Exercise brief:
Skipping the images, transcribe each record below as it is.

Materials provided:
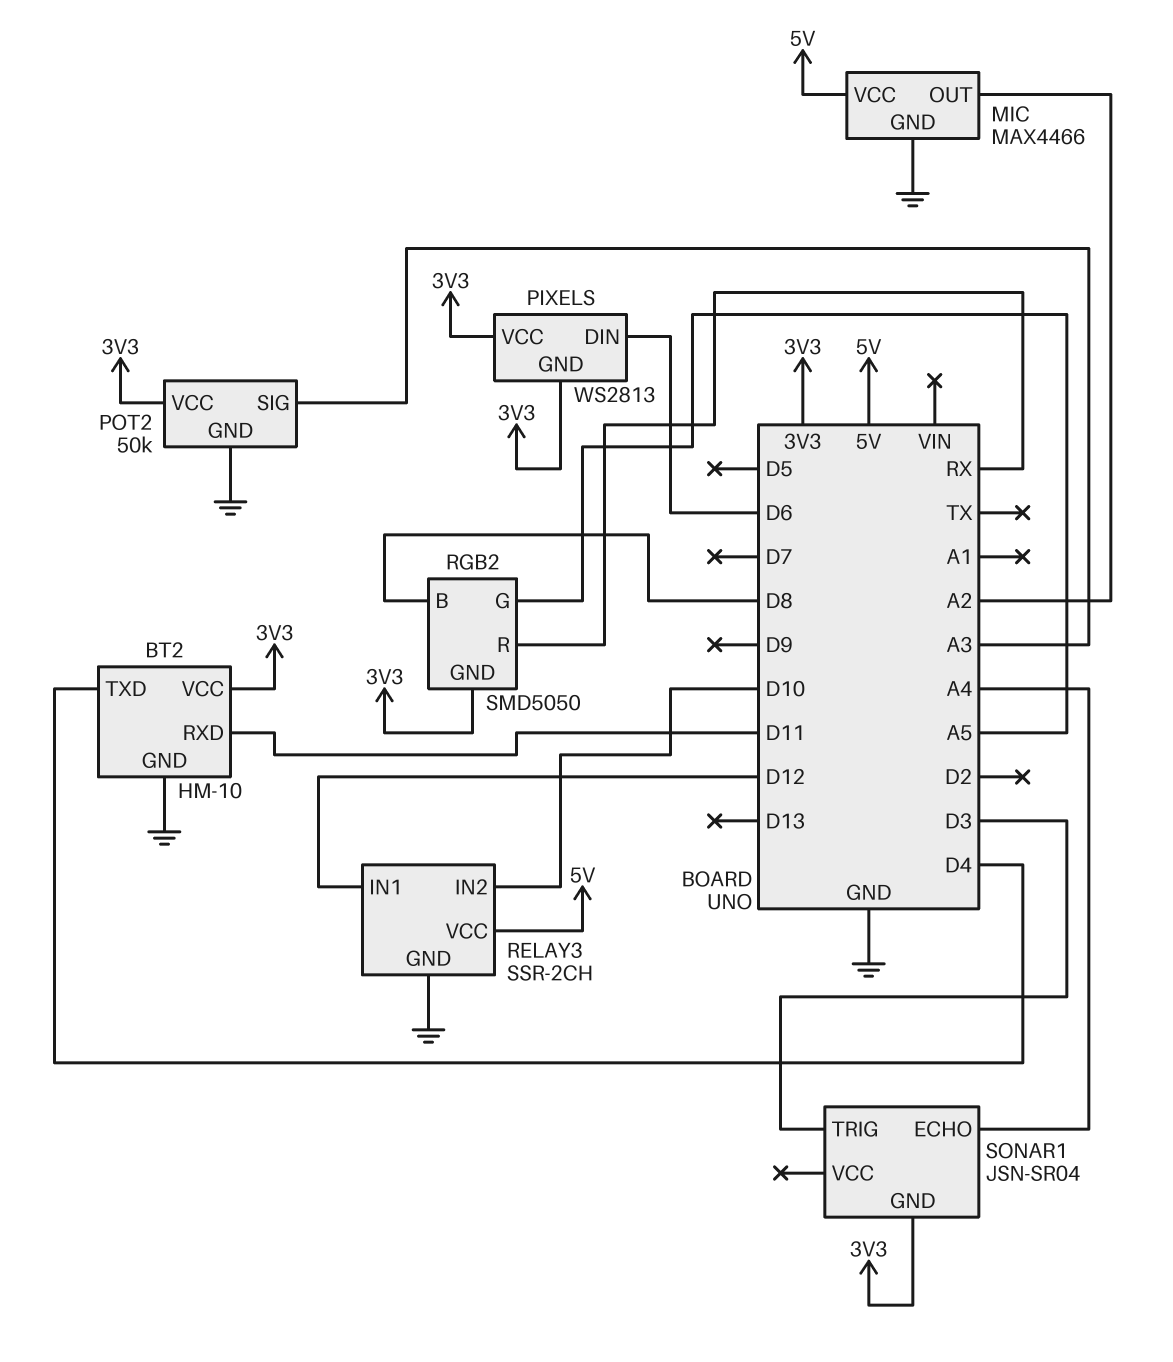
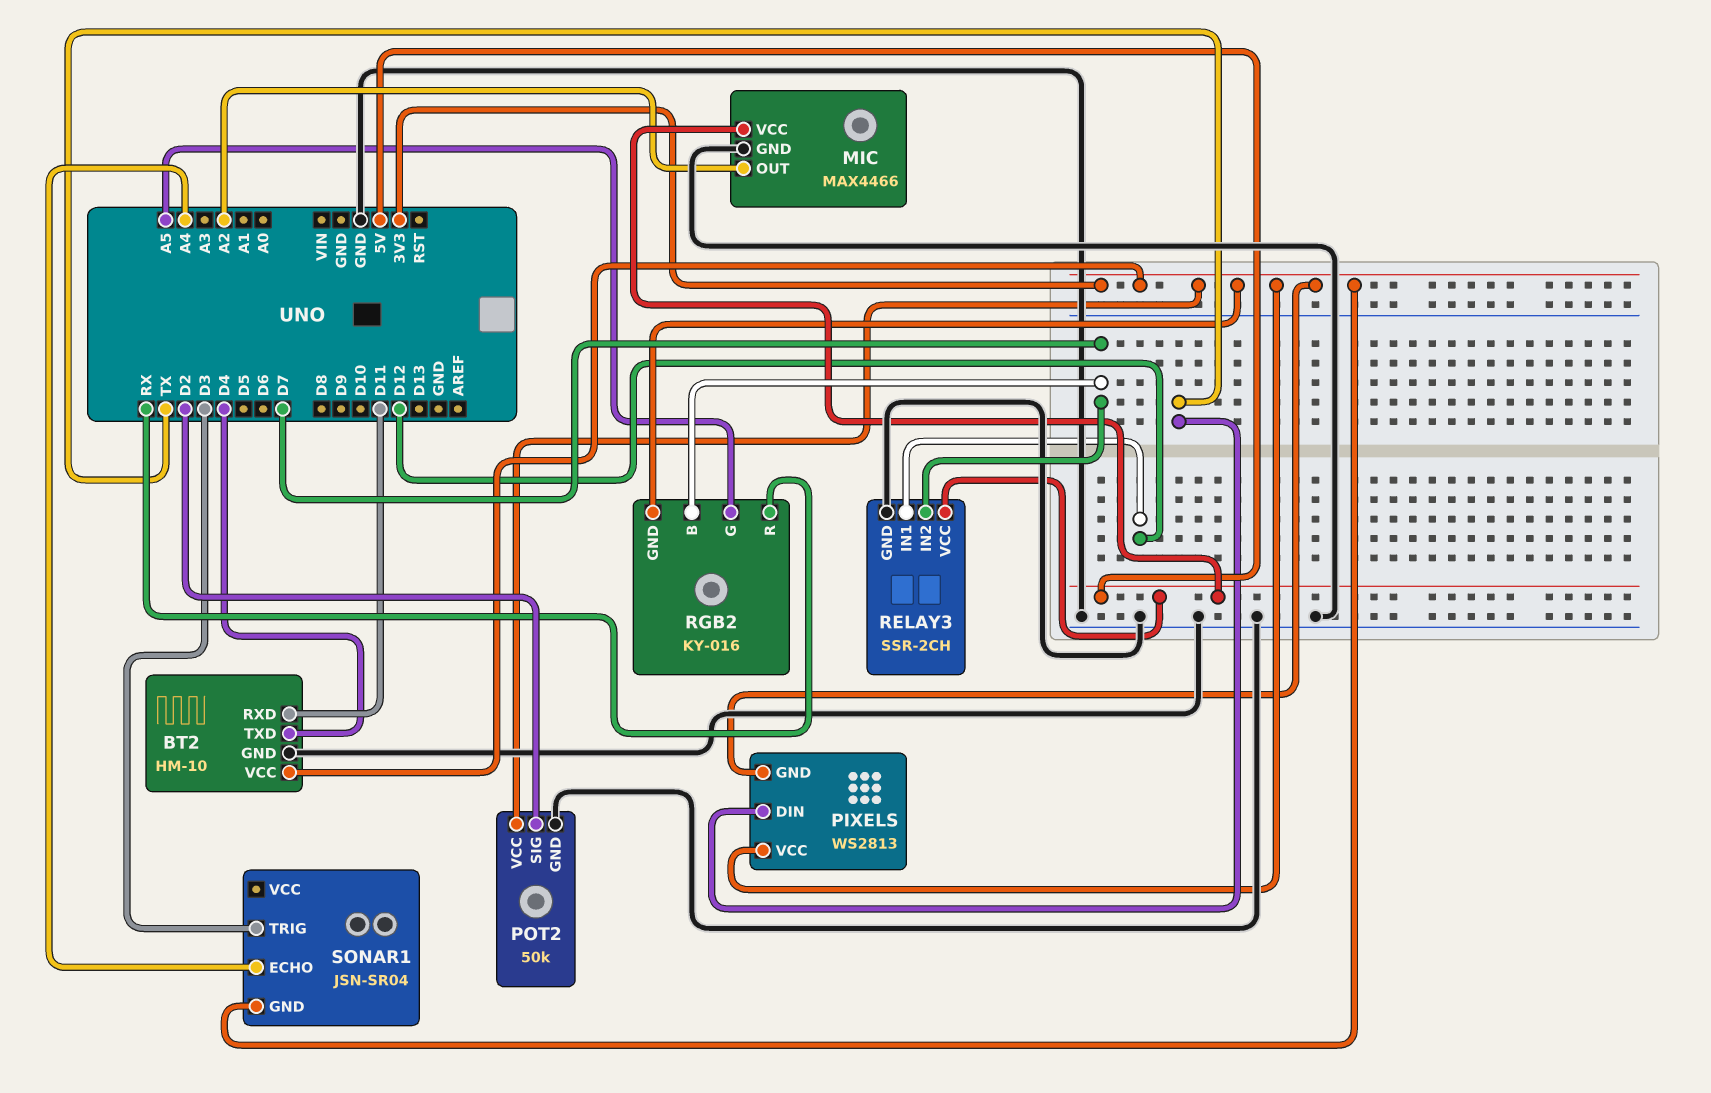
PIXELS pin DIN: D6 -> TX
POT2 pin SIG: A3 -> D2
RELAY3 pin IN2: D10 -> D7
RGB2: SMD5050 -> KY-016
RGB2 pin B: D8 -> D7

Answer section:
PIXELS pin DIN: D6 -> TX
POT2 pin SIG: A3 -> D2
RELAY3 pin IN2: D10 -> D7
RGB2: SMD5050 -> KY-016
RGB2 pin B: D8 -> D7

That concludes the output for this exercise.